(Recorded data)
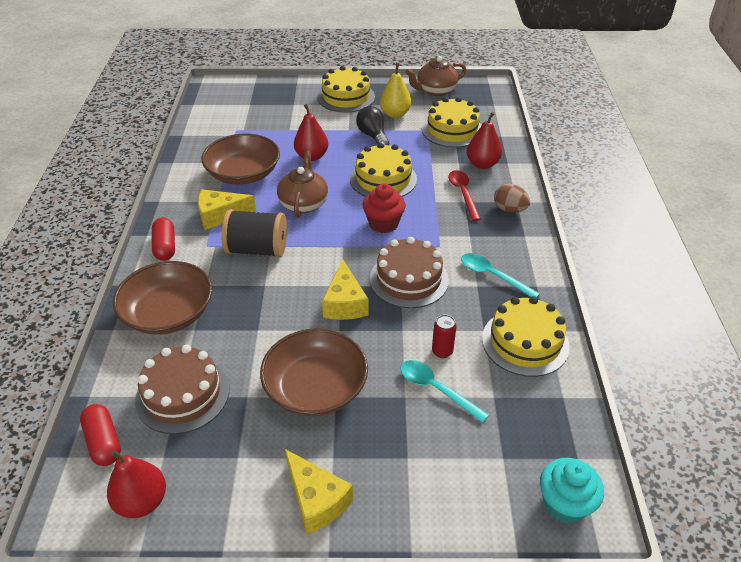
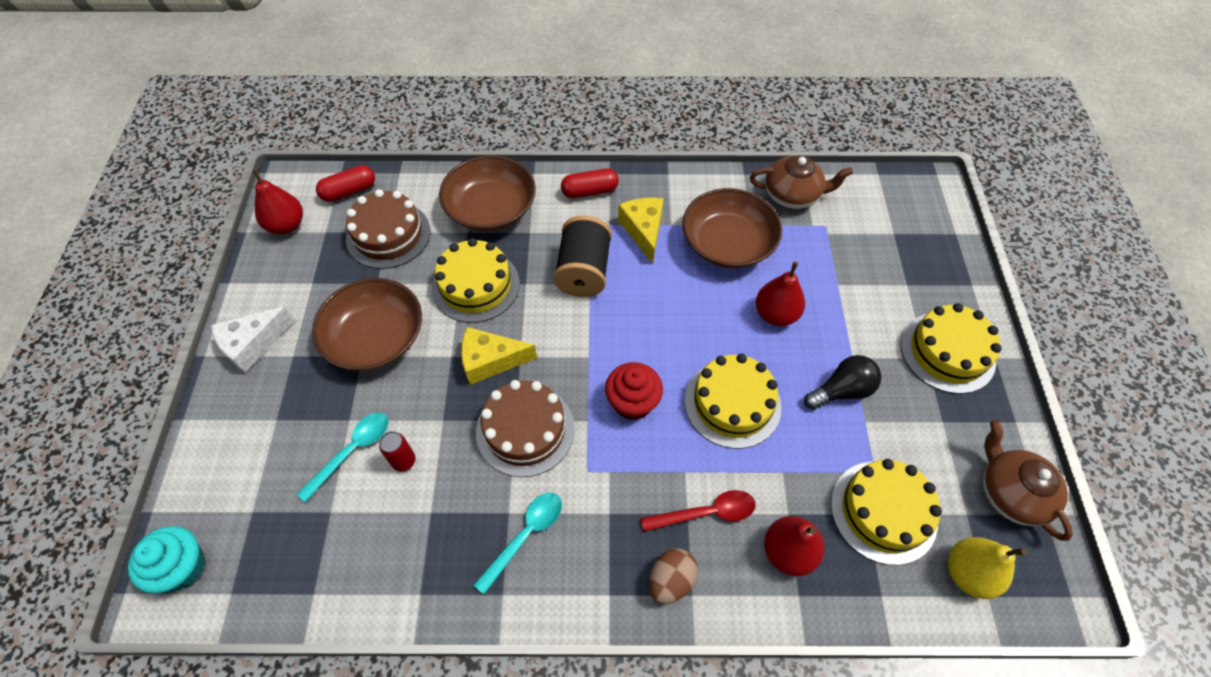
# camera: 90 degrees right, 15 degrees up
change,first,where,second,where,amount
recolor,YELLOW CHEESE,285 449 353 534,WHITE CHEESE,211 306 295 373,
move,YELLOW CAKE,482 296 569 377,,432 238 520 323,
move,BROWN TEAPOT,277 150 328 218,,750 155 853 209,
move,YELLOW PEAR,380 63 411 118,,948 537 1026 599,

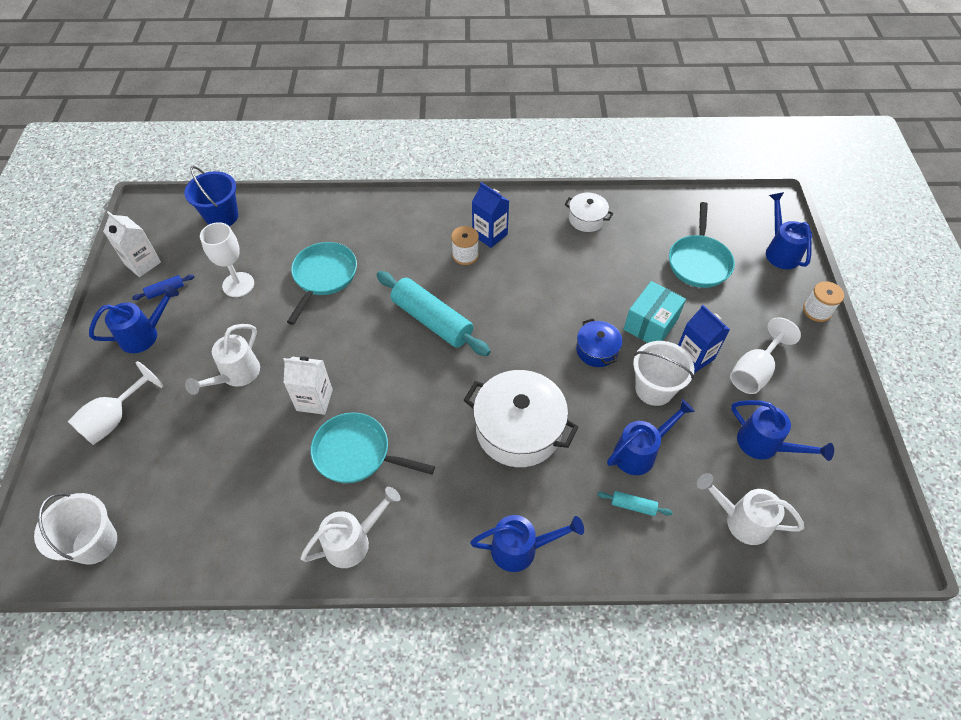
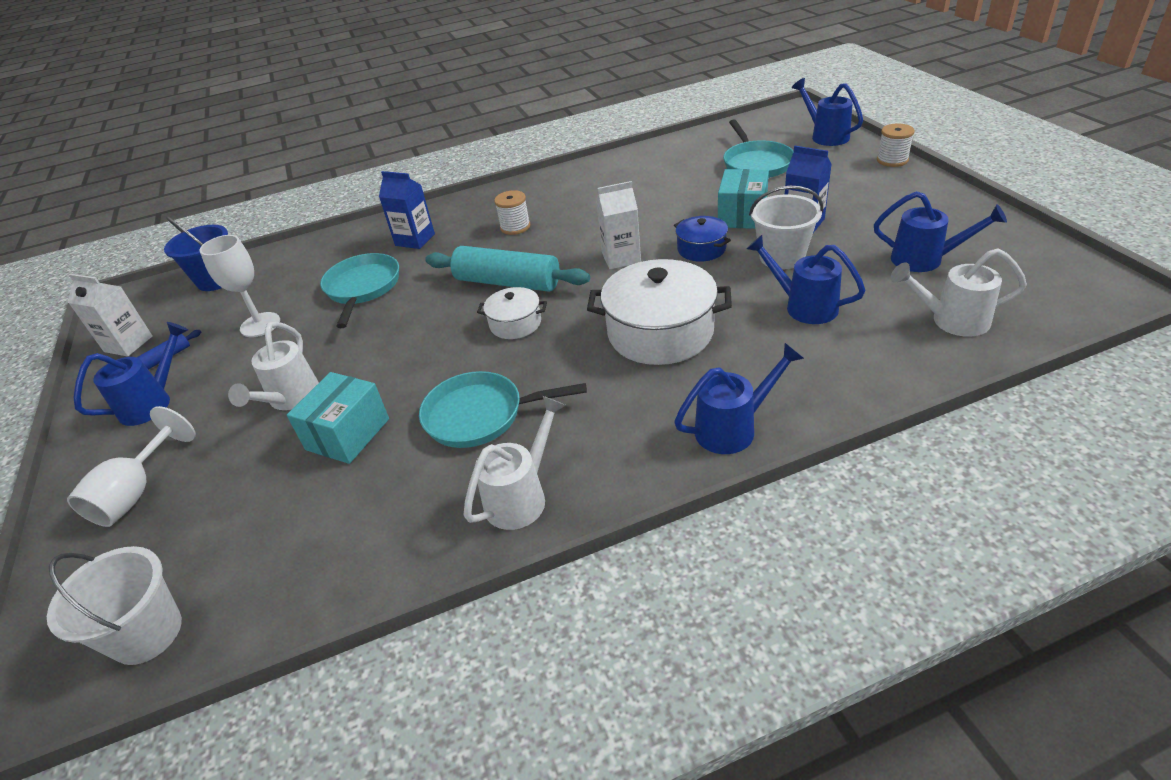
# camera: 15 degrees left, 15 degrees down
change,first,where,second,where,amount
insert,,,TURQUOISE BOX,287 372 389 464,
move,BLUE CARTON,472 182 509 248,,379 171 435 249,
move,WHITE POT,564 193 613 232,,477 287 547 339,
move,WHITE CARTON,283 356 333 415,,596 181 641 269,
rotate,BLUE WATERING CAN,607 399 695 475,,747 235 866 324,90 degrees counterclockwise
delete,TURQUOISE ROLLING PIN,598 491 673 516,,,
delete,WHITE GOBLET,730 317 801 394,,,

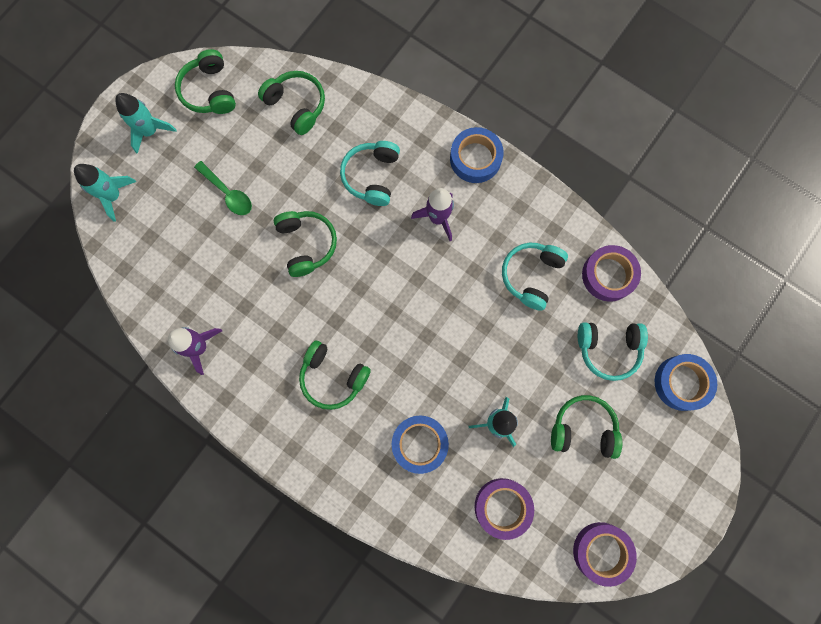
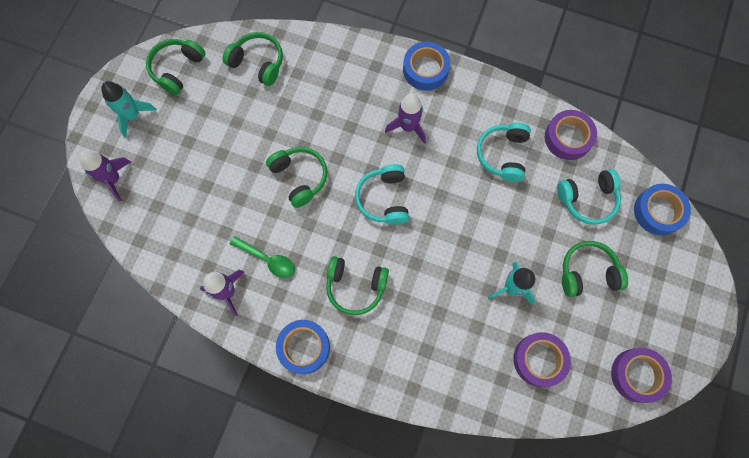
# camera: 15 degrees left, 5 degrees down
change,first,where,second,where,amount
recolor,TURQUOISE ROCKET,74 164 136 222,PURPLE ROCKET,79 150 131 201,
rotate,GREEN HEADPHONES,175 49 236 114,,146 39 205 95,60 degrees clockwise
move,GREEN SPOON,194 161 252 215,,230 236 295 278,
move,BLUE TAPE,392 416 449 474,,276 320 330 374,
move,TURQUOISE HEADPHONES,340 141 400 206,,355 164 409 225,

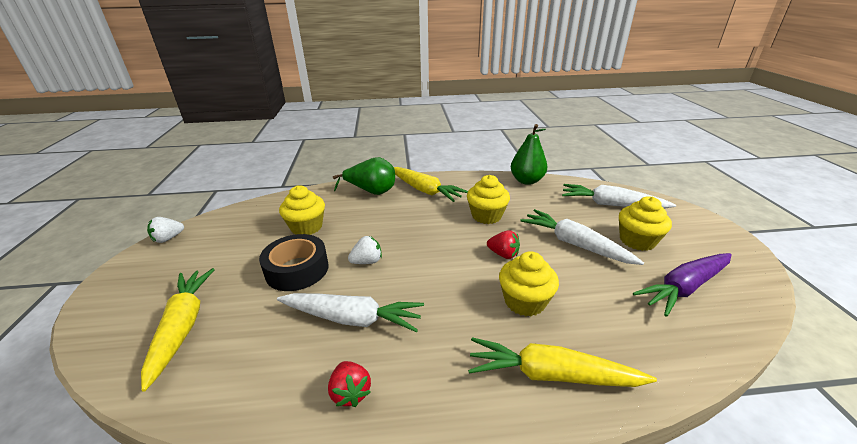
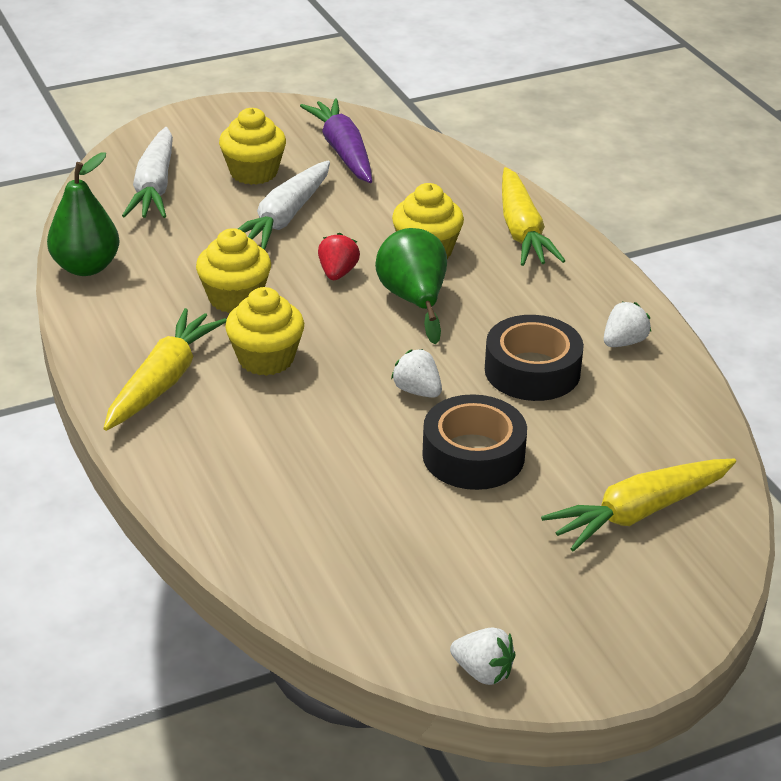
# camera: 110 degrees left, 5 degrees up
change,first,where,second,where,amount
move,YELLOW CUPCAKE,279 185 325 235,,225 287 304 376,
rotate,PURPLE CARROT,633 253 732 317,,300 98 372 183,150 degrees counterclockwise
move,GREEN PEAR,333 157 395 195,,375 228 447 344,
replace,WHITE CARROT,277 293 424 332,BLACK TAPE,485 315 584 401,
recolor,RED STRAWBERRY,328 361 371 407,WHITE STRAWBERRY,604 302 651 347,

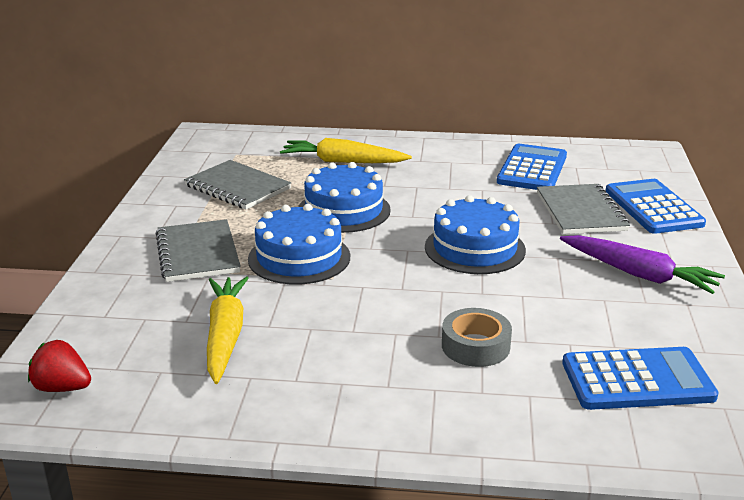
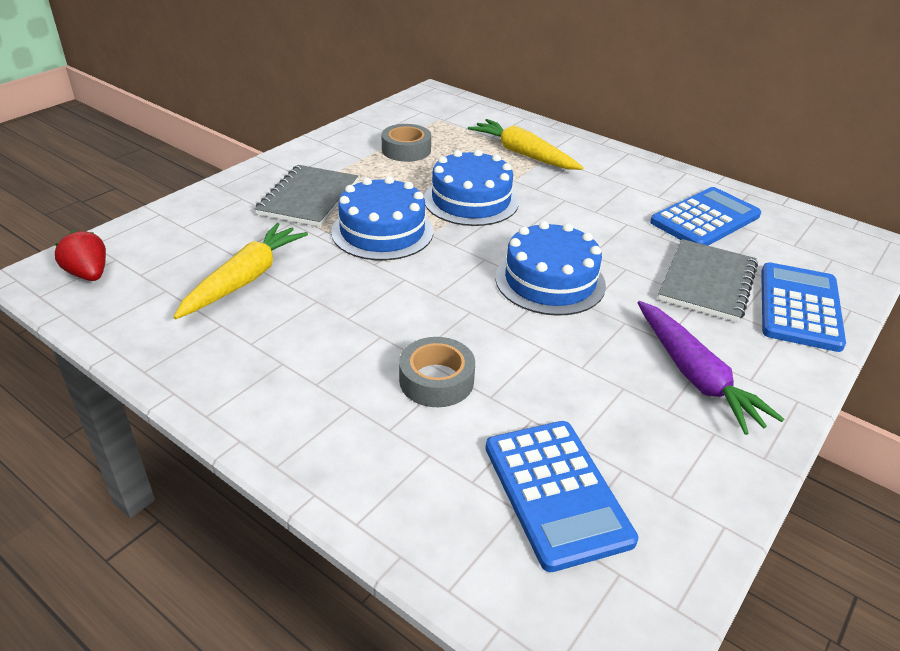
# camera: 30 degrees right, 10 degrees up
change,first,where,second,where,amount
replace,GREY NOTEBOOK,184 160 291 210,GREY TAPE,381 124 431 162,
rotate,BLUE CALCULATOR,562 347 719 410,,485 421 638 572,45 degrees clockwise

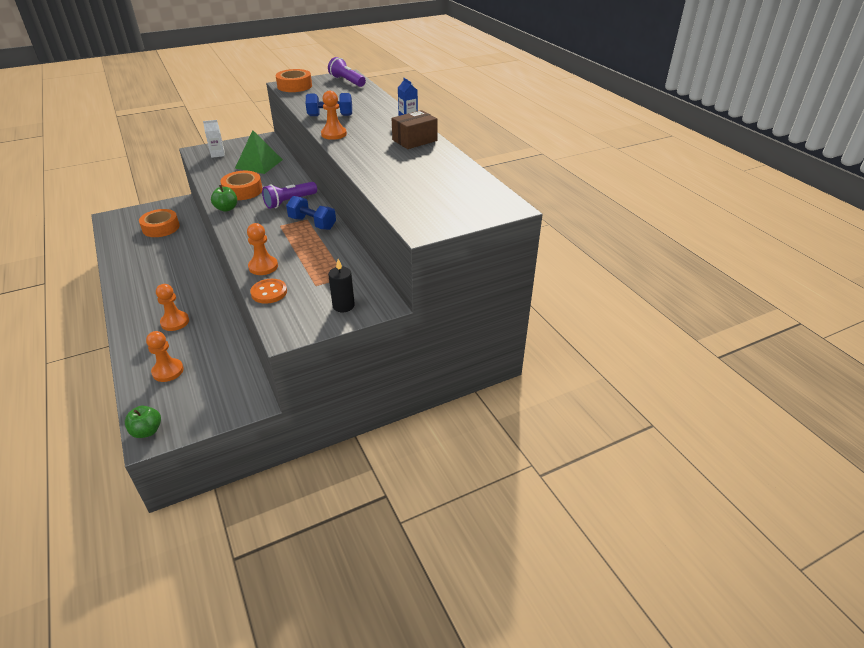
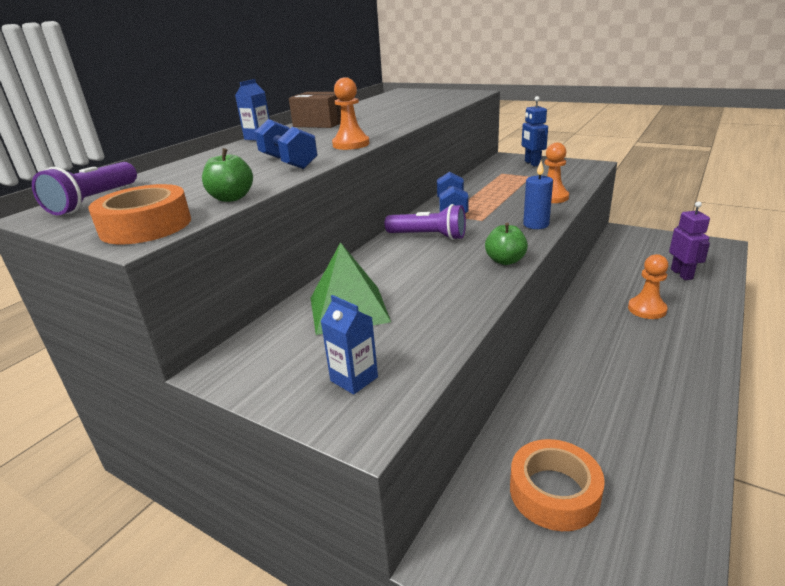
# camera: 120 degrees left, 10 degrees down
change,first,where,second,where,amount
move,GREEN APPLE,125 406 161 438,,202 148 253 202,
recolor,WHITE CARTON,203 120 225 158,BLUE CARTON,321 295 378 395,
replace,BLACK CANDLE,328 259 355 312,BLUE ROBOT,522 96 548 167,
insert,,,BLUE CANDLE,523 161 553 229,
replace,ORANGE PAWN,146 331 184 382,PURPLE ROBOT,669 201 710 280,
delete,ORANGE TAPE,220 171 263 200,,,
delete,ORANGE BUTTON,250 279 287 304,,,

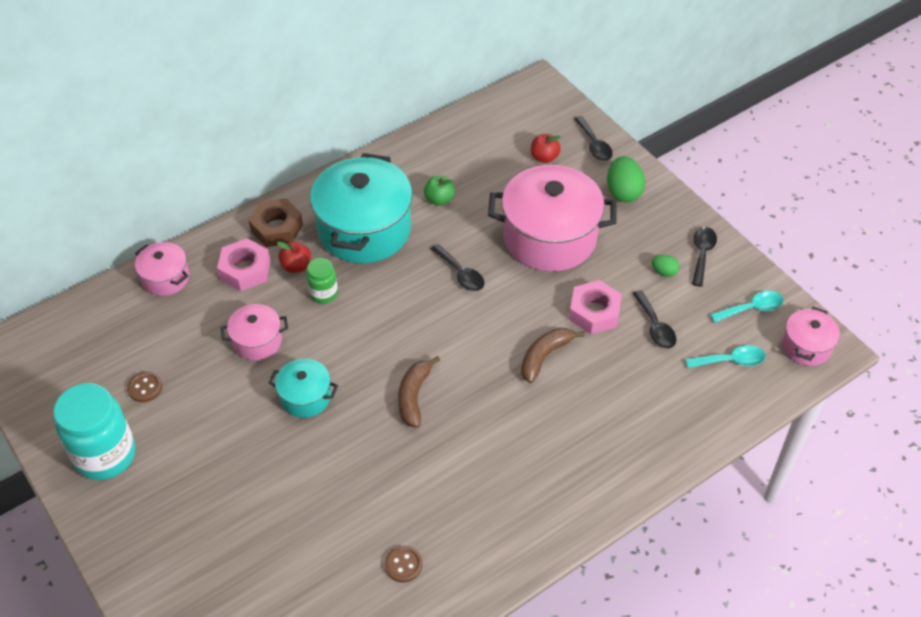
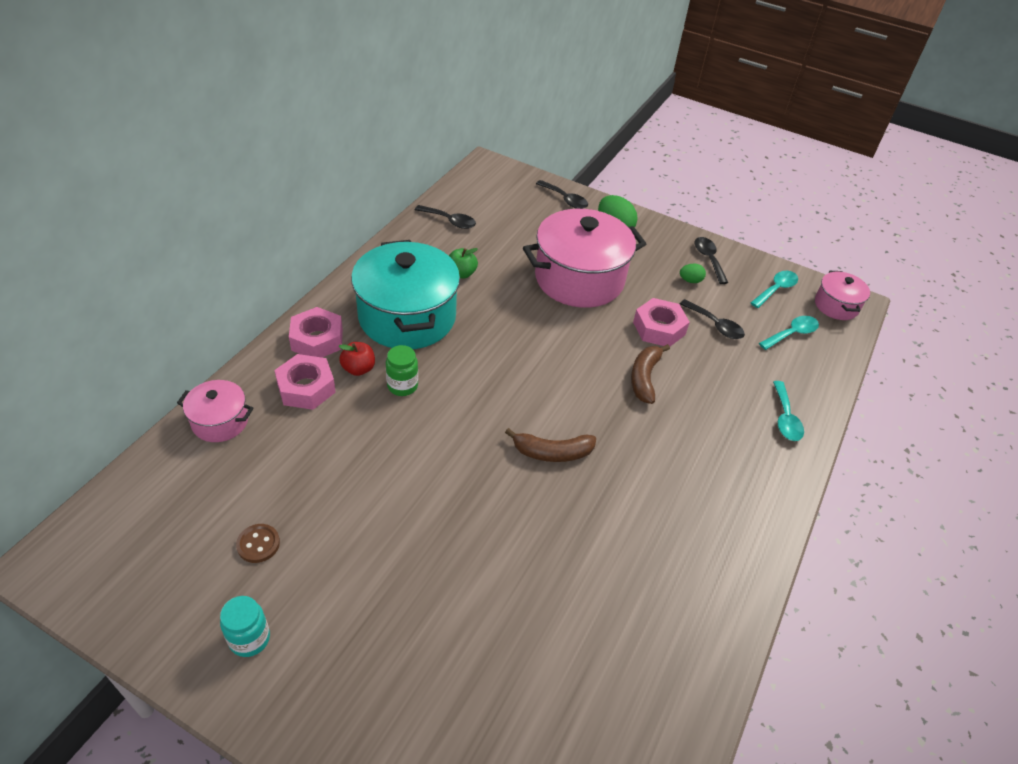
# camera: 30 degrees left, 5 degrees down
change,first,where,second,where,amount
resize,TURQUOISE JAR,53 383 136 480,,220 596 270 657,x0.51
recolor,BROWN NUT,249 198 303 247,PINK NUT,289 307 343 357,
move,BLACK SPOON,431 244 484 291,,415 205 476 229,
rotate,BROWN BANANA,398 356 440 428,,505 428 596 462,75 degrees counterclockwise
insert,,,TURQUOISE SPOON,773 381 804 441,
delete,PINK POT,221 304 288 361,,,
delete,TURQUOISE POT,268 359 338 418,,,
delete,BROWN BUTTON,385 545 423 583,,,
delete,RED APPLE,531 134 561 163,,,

§ **YOUR INSTRUCTIONS**: Reproduce exactly the entries from their first line through the line containing "move,BROWN TEAPOT,277 150", including both, and omit any pictures.

§ **RESULT**:
# camera: 90 degrees right, 15 degrees up
change,first,where,second,where,amount
recolor,YELLOW CHEESE,285 449 353 534,WHITE CHEESE,211 306 295 373,
move,YELLOW CAKE,482 296 569 377,,432 238 520 323,
move,BROWN TEAPOT,277 150 328 218,,750 155 853 209,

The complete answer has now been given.